▶ [Data for processing]:
[Start of Attachment]
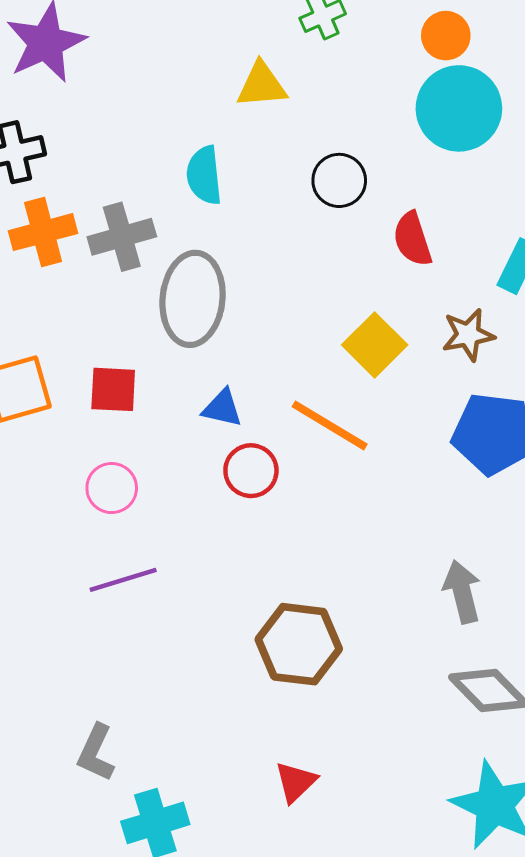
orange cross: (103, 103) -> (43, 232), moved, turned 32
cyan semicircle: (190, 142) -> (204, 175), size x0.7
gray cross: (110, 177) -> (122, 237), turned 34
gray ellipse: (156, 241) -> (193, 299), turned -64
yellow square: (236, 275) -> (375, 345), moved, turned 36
[End of Attachment]
[Start of Attachment]
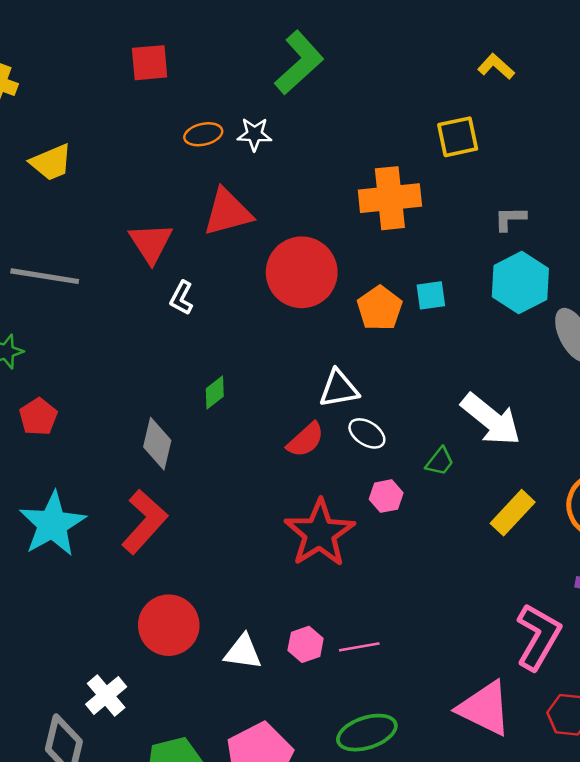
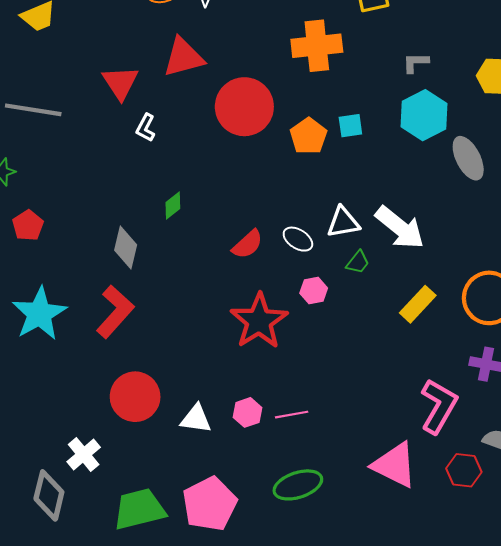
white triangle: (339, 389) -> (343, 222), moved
[End of Attachment]
▶ [Your objective]:
Which lines in the data hold the string "gray"? Copy each of them.

▶ [Exercise result]:
gray cross: (110, 177) -> (122, 237), turned 34
gray ellipse: (156, 241) -> (193, 299), turned -64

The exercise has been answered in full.